##### ENTRIES #####

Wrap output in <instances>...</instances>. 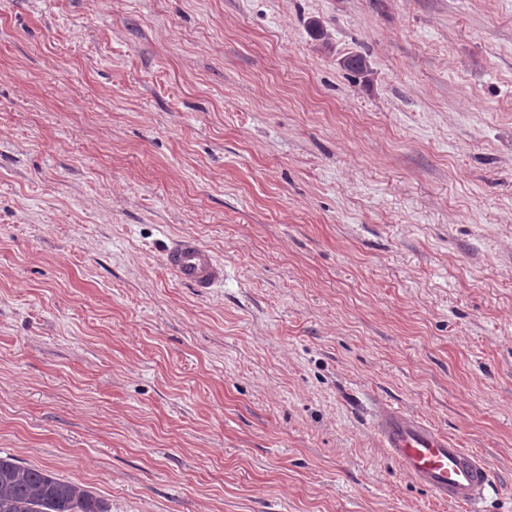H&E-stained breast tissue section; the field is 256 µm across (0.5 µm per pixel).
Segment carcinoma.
I'll return each mask as SVG.
<instances>
[{
	"label": "carcinoma",
	"mask_w": 512,
	"mask_h": 512,
	"mask_svg": "<svg viewBox=\"0 0 512 512\" xmlns=\"http://www.w3.org/2000/svg\"><path fill=\"white\" fill-rule=\"evenodd\" d=\"M0 512H110L84 485L0 455Z\"/></svg>",
	"instance_id": "obj_1"
}]
</instances>
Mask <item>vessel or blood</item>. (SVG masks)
I'll return each mask as SVG.
<instances>
[{
	"mask_svg": "<svg viewBox=\"0 0 512 512\" xmlns=\"http://www.w3.org/2000/svg\"><path fill=\"white\" fill-rule=\"evenodd\" d=\"M165 266L177 281L201 293L224 279L223 262L191 234L170 239ZM374 429L403 473L439 500L475 505L493 487L491 469L481 455L455 447L447 433L422 418L386 405L377 411Z\"/></svg>",
	"mask_w": 512,
	"mask_h": 512,
	"instance_id": "vessel-or-blood-1",
	"label": "vessel or blood"
}]
</instances>
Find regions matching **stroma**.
I'll return each mask as SVG.
<instances>
[{
	"mask_svg": "<svg viewBox=\"0 0 512 512\" xmlns=\"http://www.w3.org/2000/svg\"><path fill=\"white\" fill-rule=\"evenodd\" d=\"M0 454L110 512H512V0H0ZM165 266L174 278L205 292L224 280V263L214 252L191 234L169 239L165 250ZM374 429L403 473L439 500L476 505L493 489L487 461L475 452L456 448L447 433L428 421L385 405L376 413Z\"/></svg>",
	"mask_w": 512,
	"mask_h": 512,
	"instance_id": "1",
	"label": "stroma"
}]
</instances>
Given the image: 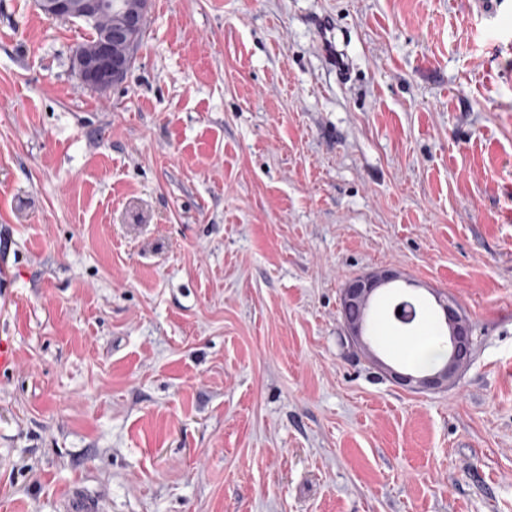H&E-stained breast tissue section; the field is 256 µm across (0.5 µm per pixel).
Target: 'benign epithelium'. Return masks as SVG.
<instances>
[{"label": "benign epithelium", "mask_w": 512, "mask_h": 512, "mask_svg": "<svg viewBox=\"0 0 512 512\" xmlns=\"http://www.w3.org/2000/svg\"><path fill=\"white\" fill-rule=\"evenodd\" d=\"M38 9L47 17L66 21L80 20L95 23L96 19L112 15V0H36ZM149 0L135 2L120 9V17L108 34L98 43L96 50L88 53L76 49L73 67L81 82L102 91L115 84L123 74L126 63L112 53L113 41L128 42L129 52L135 51V44L128 41L132 31L140 28L147 16ZM396 279V274L383 269L371 274L358 276L347 283L341 294L345 308L366 307L373 294L383 285ZM448 328V362L438 371L423 376L388 369L394 382L411 390L434 391L446 387L462 371L463 354L471 345V324L456 304L447 299H438ZM347 335L352 344L370 358H375L365 331L363 321L345 323Z\"/></svg>", "instance_id": "obj_1"}]
</instances>
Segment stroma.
Segmentation results:
<instances>
[{
    "instance_id": "stroma-1",
    "label": "stroma",
    "mask_w": 512,
    "mask_h": 512,
    "mask_svg": "<svg viewBox=\"0 0 512 512\" xmlns=\"http://www.w3.org/2000/svg\"><path fill=\"white\" fill-rule=\"evenodd\" d=\"M478 2L151 0L101 93L83 22L0 0V512H512V0ZM381 269L377 331L467 314L447 388L350 347ZM334 25L335 24L331 19H324L319 24L320 30L324 34L322 47L324 56L328 60L329 64L333 66L340 75L344 76L346 75V65L344 64V61L341 58L339 61H336V43L334 42L333 35ZM396 274L383 269L371 274L358 276L347 283L341 294V302L345 308H365L373 294L383 285L396 279ZM444 314V322L448 328V362L433 374L415 376L402 373L385 366L373 354L365 331L363 321L345 322L347 337L352 344L364 354L386 369L394 382L411 390L434 391L446 387L462 371L463 354L471 345V324L456 304L447 299L436 297Z\"/></svg>"
}]
</instances>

#####

## WORK TO COMPLETE
Go over the entries above and say how many lines hold the string "blood", with no other text.

## ANSWER
3